Scene images with change listings
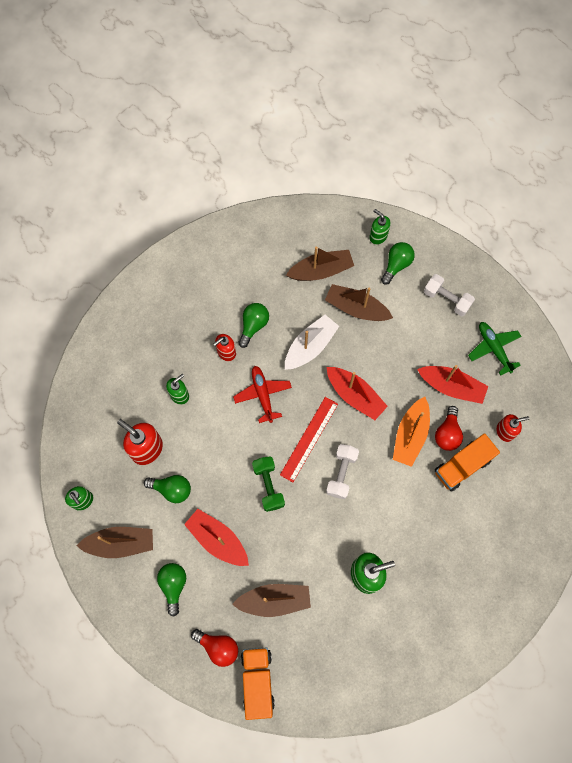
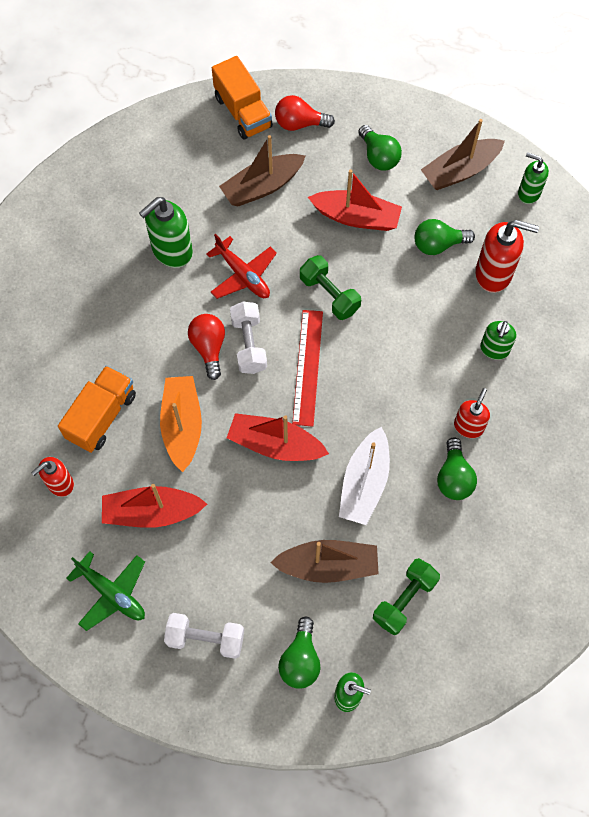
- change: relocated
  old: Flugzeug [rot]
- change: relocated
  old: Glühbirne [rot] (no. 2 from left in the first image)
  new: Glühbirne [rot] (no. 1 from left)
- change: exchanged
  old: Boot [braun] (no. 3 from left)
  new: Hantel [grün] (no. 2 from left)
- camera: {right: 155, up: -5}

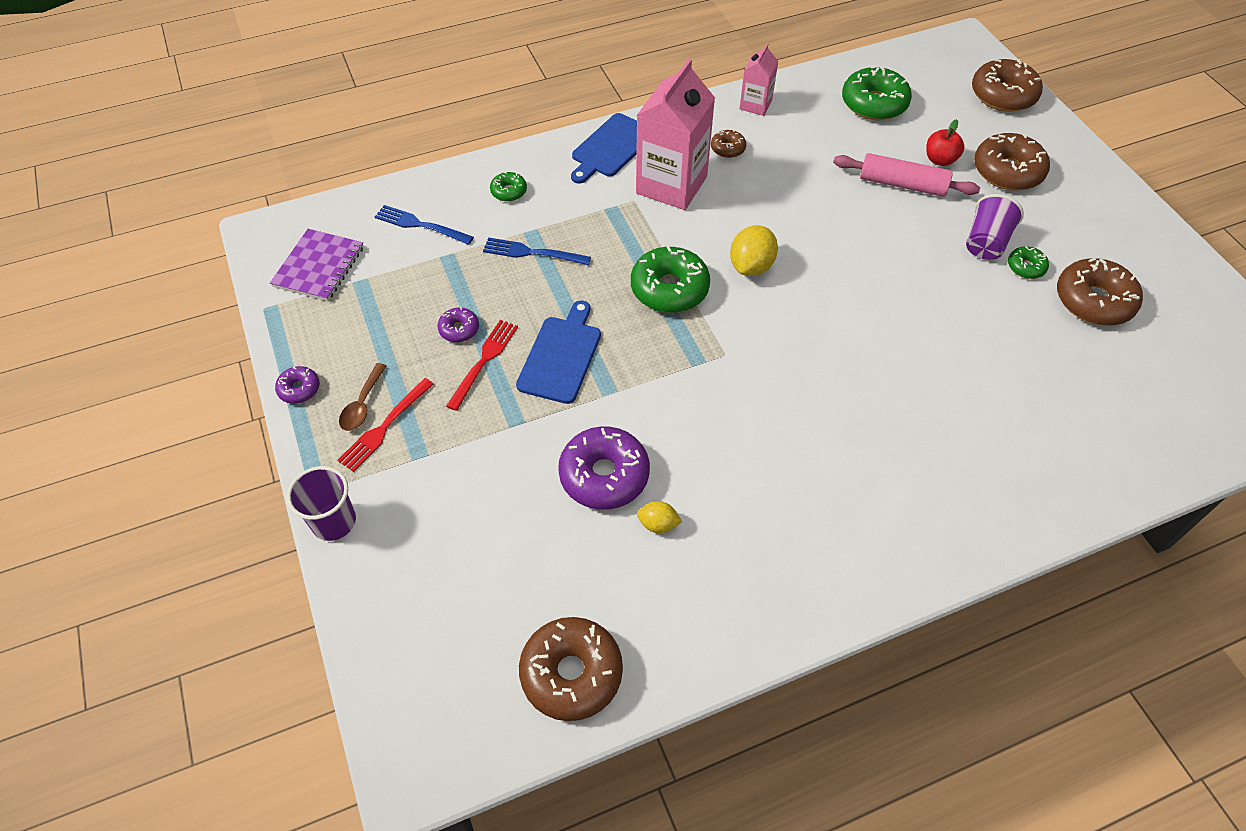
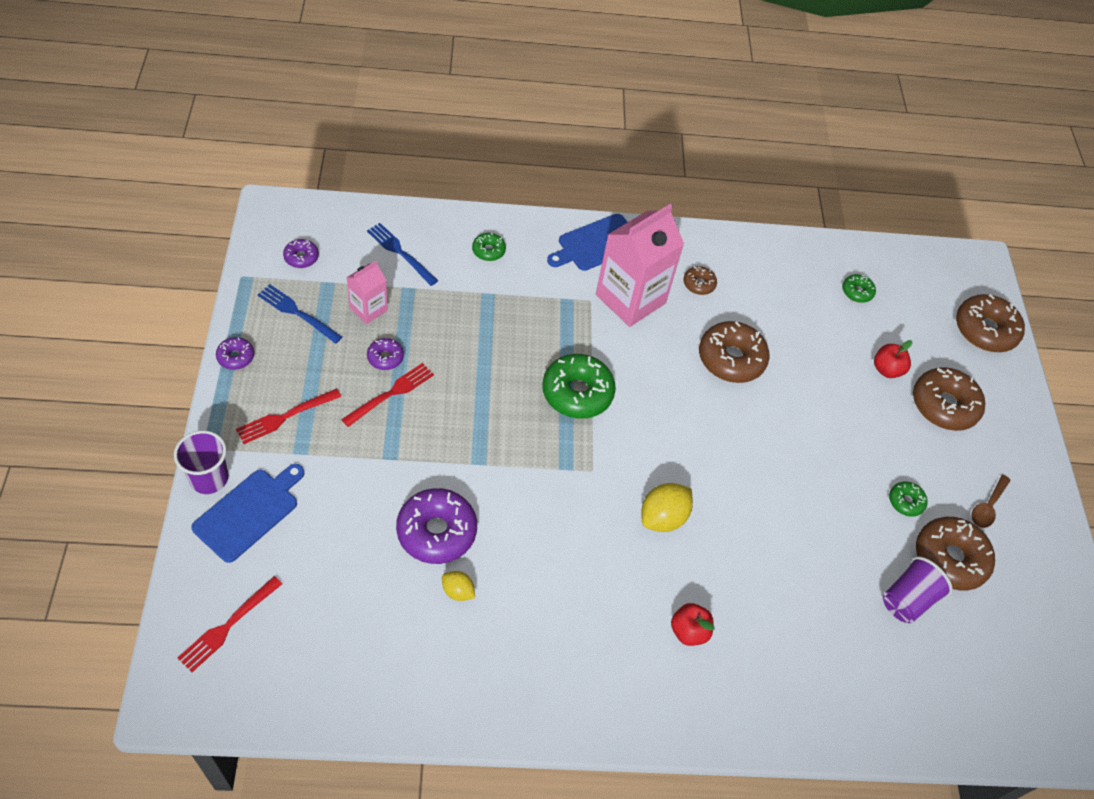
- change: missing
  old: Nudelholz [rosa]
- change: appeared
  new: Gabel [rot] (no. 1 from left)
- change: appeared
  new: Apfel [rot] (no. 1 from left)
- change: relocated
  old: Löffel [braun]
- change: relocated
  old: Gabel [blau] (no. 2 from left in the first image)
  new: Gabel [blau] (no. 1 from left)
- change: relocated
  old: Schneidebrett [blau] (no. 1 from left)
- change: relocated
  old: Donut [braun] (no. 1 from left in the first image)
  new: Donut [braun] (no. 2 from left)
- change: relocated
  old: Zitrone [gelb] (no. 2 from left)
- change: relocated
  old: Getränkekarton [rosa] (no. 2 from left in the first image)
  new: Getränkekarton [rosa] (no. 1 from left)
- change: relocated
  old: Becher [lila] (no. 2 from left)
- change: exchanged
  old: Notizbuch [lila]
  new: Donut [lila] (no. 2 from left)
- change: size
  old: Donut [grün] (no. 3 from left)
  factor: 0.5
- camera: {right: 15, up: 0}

==

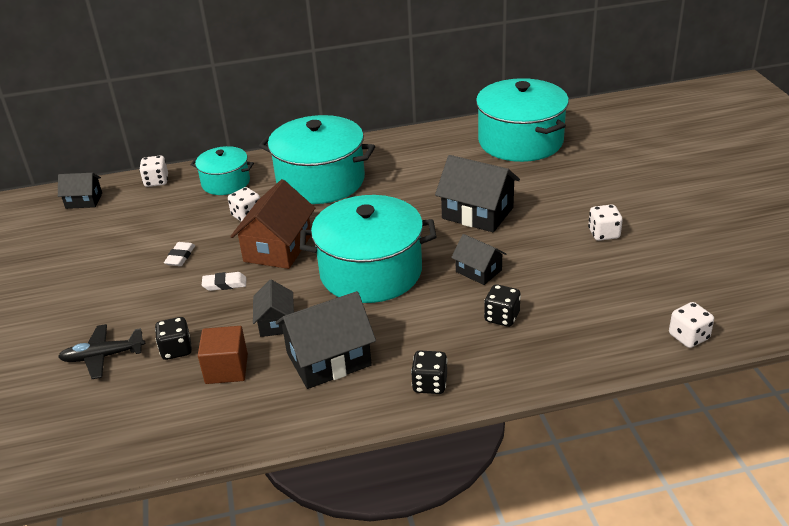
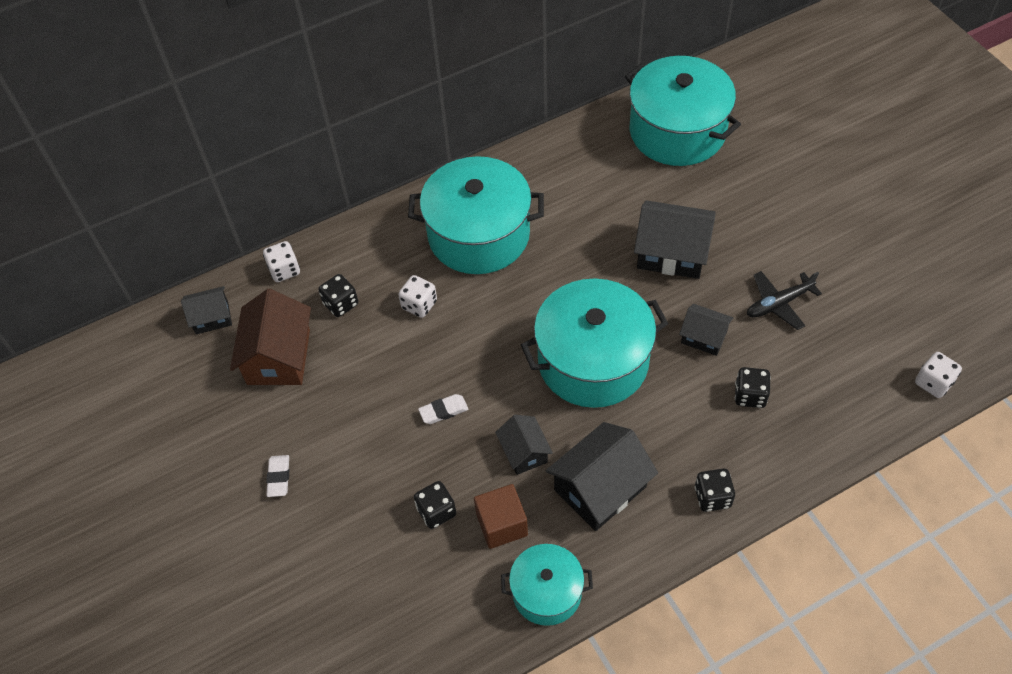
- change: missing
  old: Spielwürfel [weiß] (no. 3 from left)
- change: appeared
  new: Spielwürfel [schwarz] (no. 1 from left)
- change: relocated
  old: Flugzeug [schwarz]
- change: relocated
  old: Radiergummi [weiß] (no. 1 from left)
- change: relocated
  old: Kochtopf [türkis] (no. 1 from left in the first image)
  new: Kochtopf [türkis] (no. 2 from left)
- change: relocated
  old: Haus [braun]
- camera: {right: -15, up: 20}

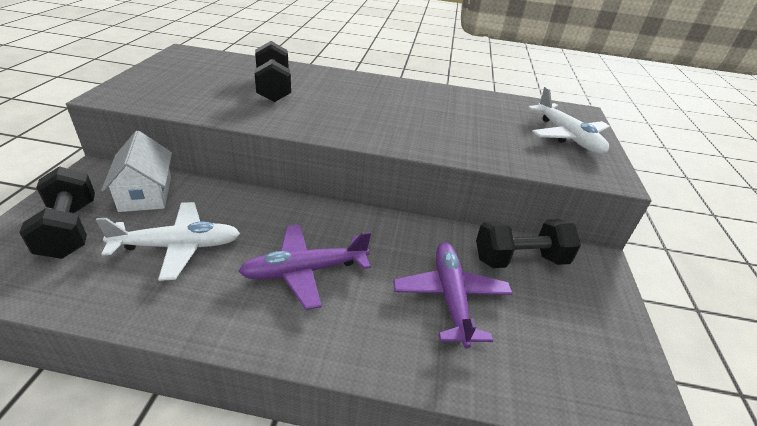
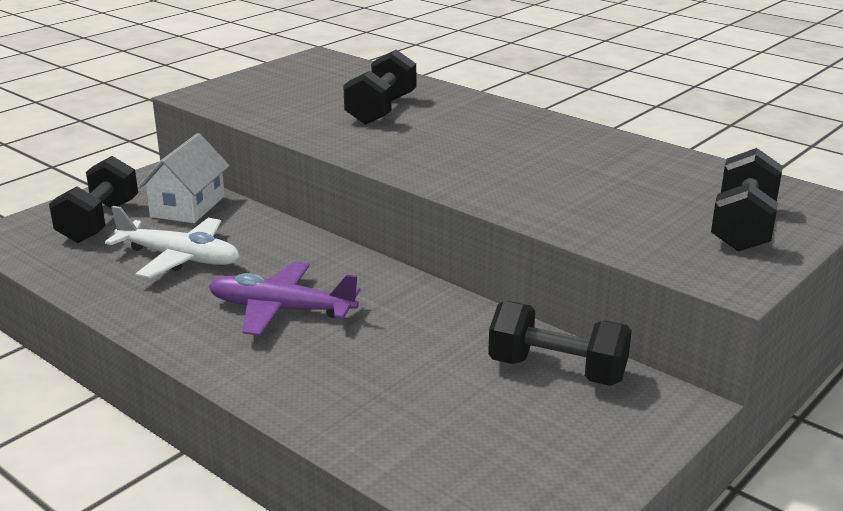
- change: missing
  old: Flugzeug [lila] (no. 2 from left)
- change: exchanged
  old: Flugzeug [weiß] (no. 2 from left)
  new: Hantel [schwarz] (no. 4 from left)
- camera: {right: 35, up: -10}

==

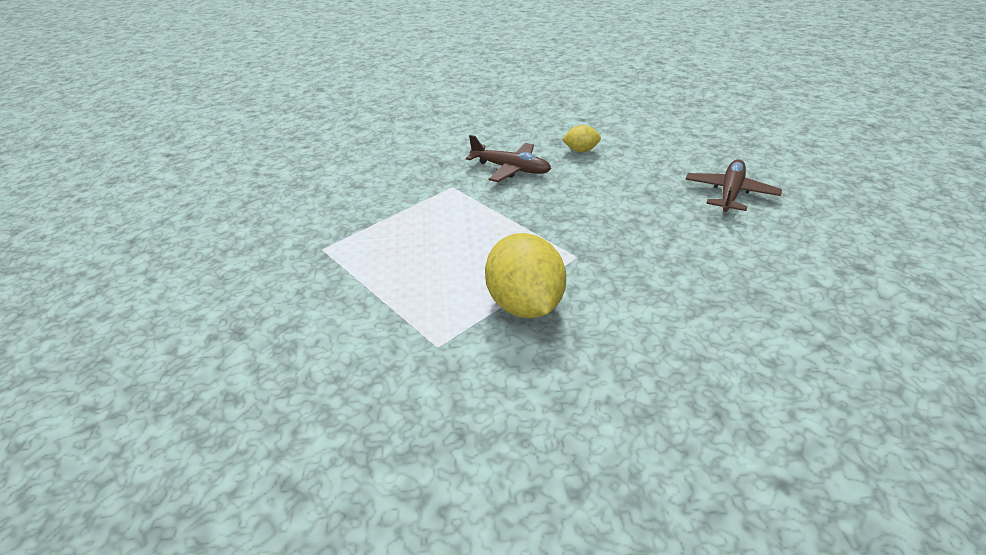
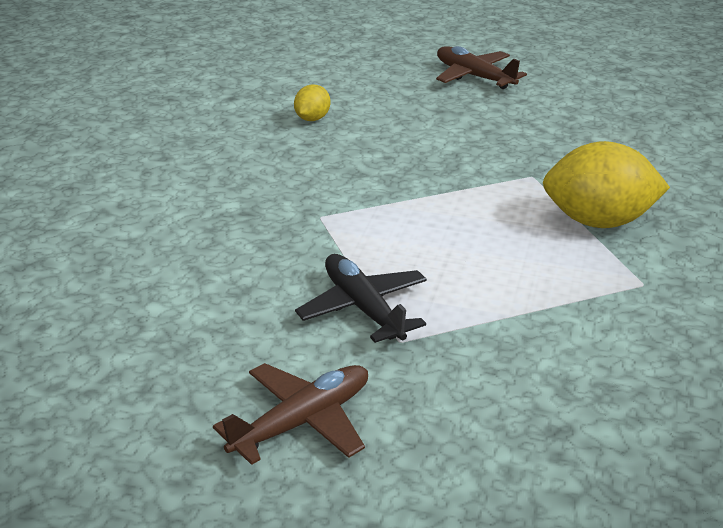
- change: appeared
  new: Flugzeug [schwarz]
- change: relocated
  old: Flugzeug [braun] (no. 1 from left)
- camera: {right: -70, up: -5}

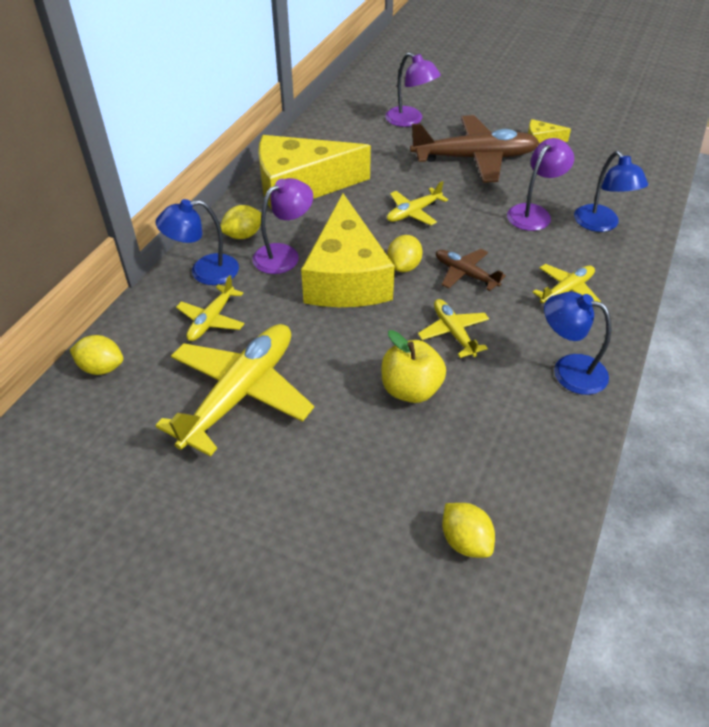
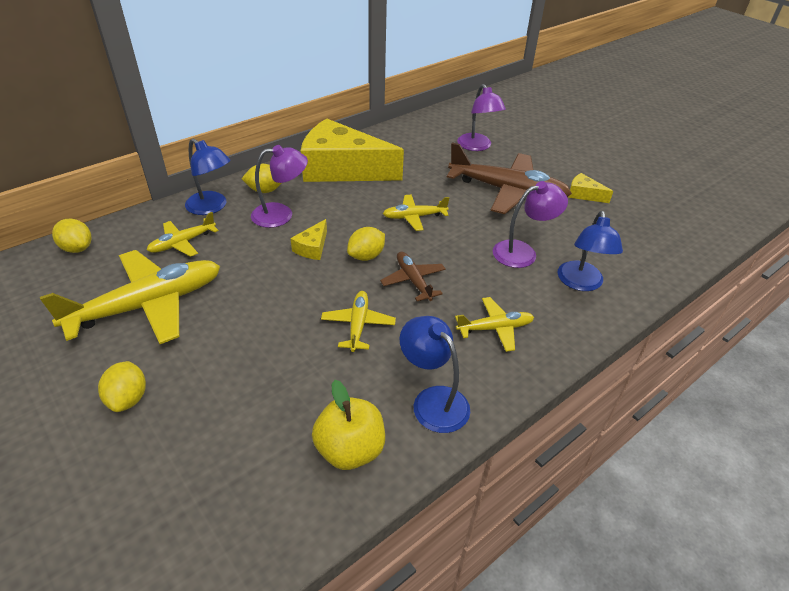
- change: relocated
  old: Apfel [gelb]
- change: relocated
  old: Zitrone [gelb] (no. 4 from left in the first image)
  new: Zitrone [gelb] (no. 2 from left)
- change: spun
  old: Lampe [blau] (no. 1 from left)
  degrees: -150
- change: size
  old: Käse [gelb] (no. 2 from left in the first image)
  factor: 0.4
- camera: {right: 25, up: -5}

§ What to do: Every line in the entries above that has the word "Glühbirne" should be identified and copied.

§ Solution:
  old: Glühbirne [rot] (no. 2 from left in the first image)
  new: Glühbirne [rot] (no. 1 from left)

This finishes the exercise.